Object tracking records
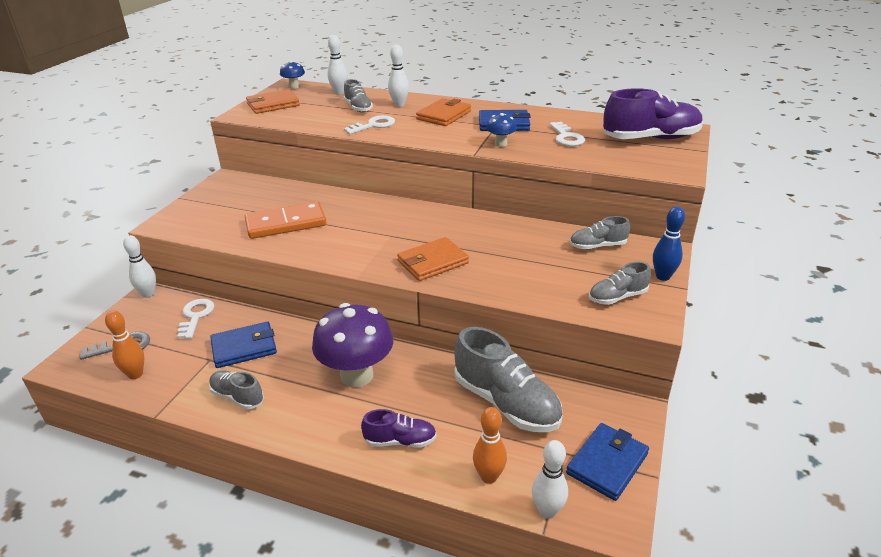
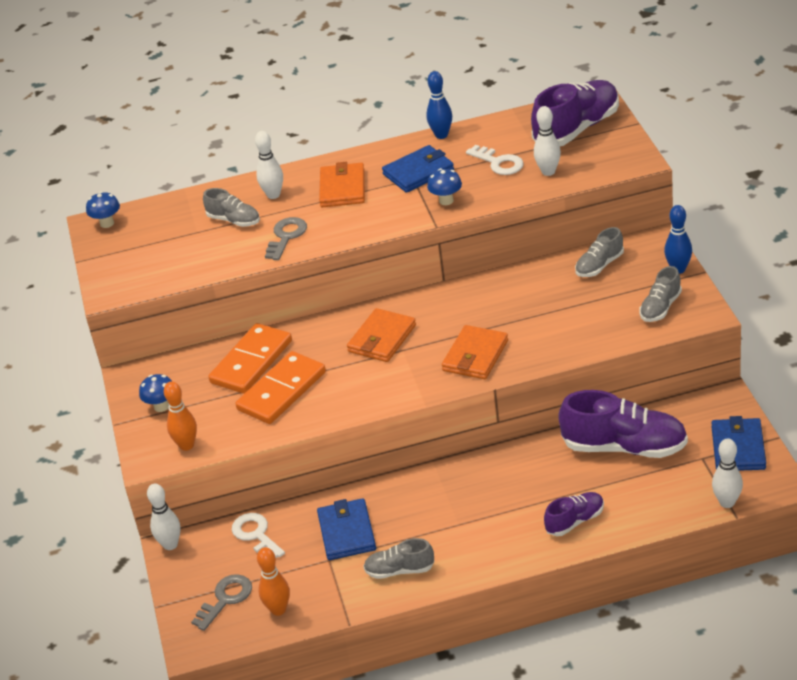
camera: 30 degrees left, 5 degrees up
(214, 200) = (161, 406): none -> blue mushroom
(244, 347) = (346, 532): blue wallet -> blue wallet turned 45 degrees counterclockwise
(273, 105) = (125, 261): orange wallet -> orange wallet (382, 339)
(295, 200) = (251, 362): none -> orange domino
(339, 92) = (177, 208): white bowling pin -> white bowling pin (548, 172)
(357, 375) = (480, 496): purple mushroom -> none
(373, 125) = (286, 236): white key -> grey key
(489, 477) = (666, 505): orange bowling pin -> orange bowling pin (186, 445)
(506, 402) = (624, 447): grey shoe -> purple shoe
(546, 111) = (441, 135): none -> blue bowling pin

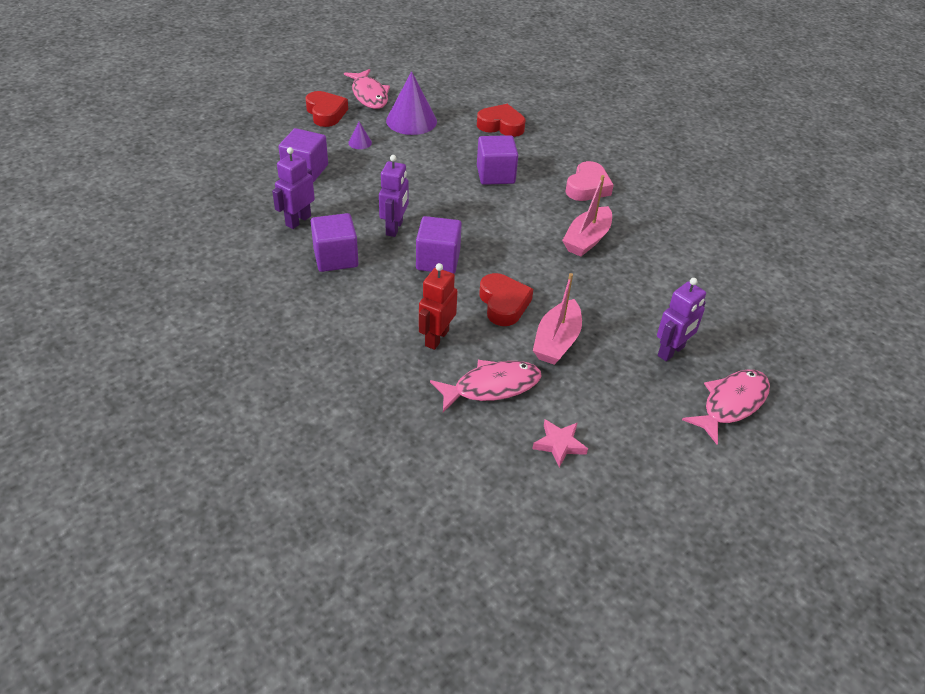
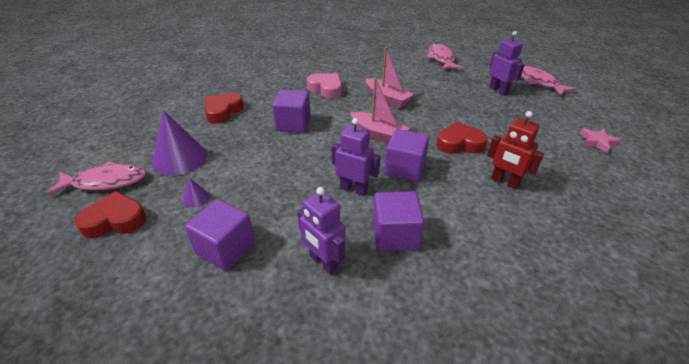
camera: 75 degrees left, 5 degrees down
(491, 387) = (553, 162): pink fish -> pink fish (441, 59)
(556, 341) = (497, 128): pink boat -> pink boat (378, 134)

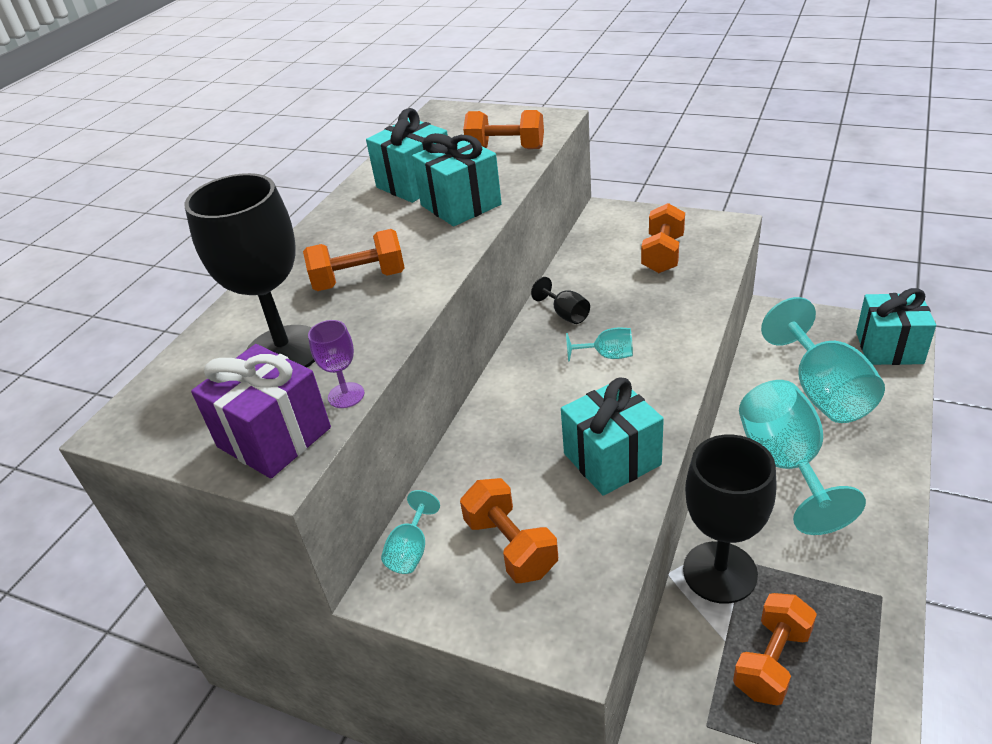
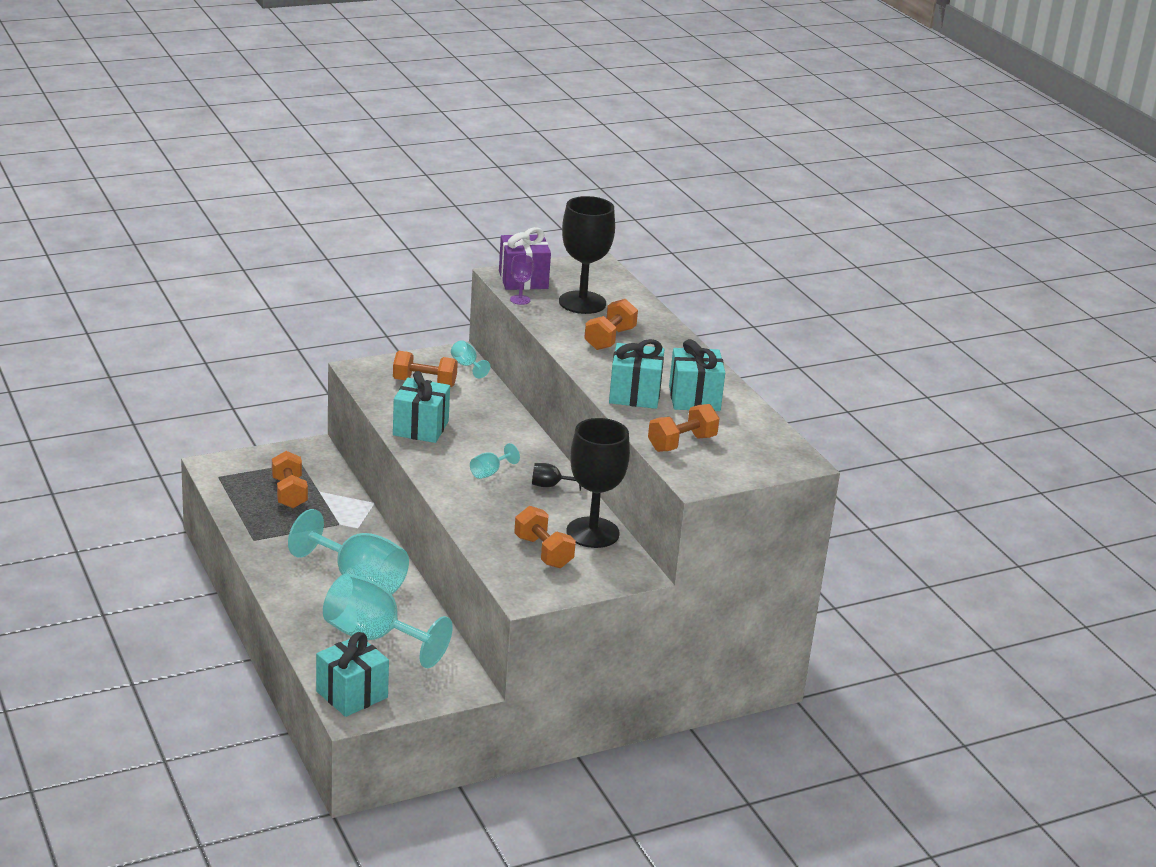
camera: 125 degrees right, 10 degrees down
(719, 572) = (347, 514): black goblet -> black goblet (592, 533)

AIM OF THE EXERCISE:
The answer must be an exact copy of the lines from the one that holds "(214, 200) = (161, 406): none" through the end of the data, both included, with no pictures.

YOUR SOLUTION:
(214, 200) = (161, 406): none -> blue mushroom
(244, 347) = (346, 532): blue wallet -> blue wallet turned 45 degrees counterclockwise
(273, 105) = (125, 261): orange wallet -> orange wallet (382, 339)
(295, 200) = (251, 362): none -> orange domino
(339, 92) = (177, 208): white bowling pin -> white bowling pin (548, 172)
(357, 375) = (480, 496): purple mushroom -> none
(373, 125) = (286, 236): white key -> grey key
(489, 477) = (666, 505): orange bowling pin -> orange bowling pin (186, 445)
(506, 402) = (624, 447): grey shoe -> purple shoe
(546, 111) = (441, 135): none -> blue bowling pin

camera: 75 degrees left, 5 degrees down
(491, 387) = (553, 162): pink fish -> pink fish (441, 59)
(556, 341) = (497, 128): pink boat -> pink boat (378, 134)

camera: 125 degrees right, 10 degrees down
(719, 572) = (347, 514): black goblet -> black goblet (592, 533)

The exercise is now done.